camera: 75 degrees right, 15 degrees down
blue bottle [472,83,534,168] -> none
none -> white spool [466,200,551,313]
...
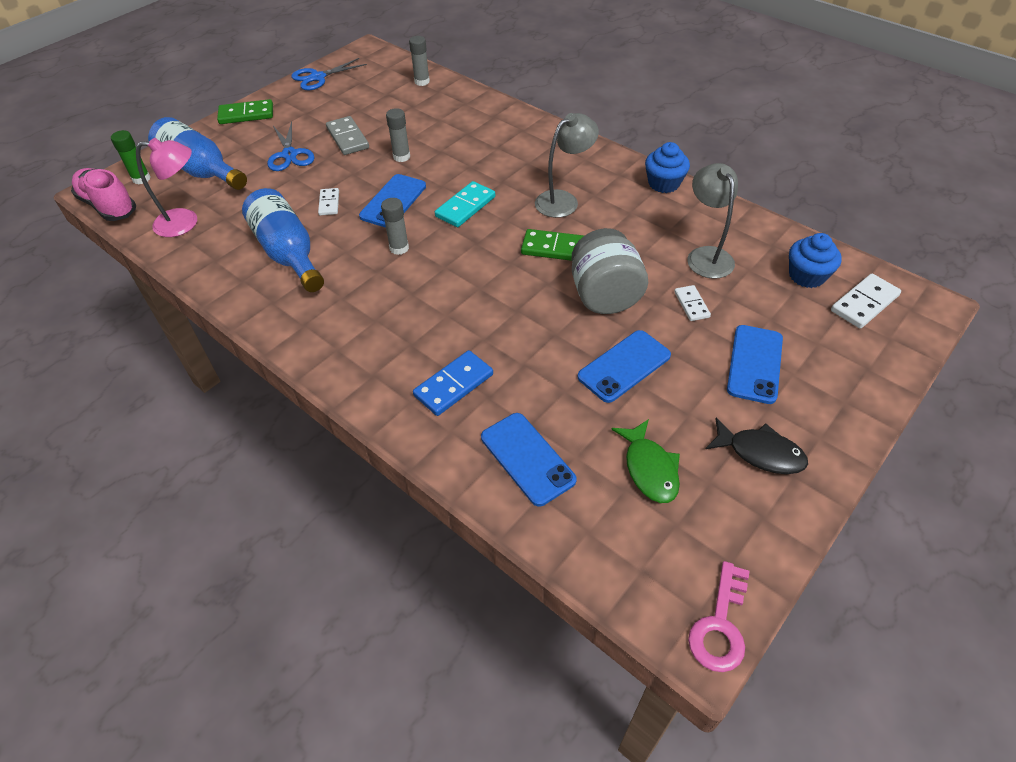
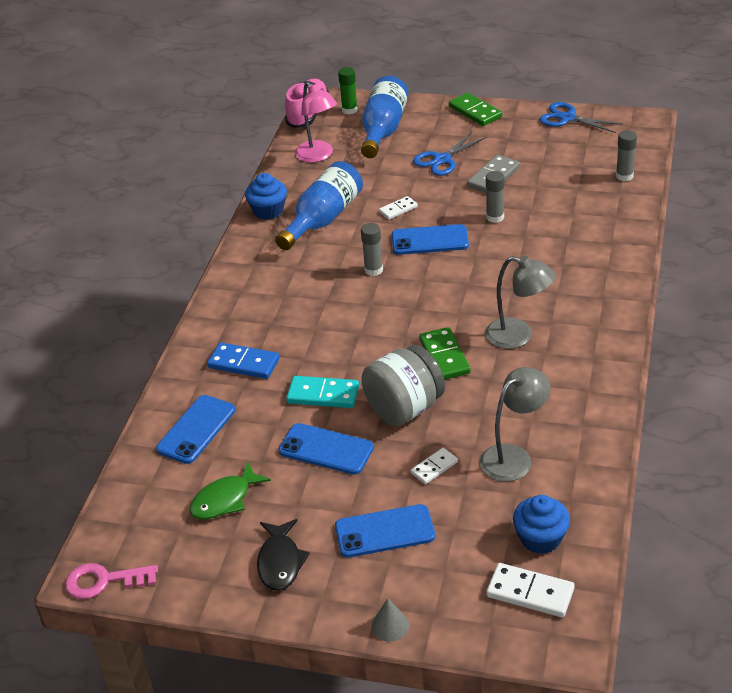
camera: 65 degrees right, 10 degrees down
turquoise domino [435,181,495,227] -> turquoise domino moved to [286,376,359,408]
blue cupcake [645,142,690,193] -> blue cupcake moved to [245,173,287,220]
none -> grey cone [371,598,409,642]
---
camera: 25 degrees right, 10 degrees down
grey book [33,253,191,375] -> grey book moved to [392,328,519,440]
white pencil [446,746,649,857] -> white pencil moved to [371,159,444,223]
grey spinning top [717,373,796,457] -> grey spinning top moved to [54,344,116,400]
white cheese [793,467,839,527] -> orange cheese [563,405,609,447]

# [What is being asked]
In your answer, include only the lines above starting at the line that holds "grey book [33,253,191,375]" and ending at the line that holds "white cheese [793,467,839,527]", copied exactly.

# [Result]
grey book [33,253,191,375] -> grey book moved to [392,328,519,440]
white pencil [446,746,649,857] -> white pencil moved to [371,159,444,223]
grey spinning top [717,373,796,457] -> grey spinning top moved to [54,344,116,400]
white cheese [793,467,839,527] -> orange cheese [563,405,609,447]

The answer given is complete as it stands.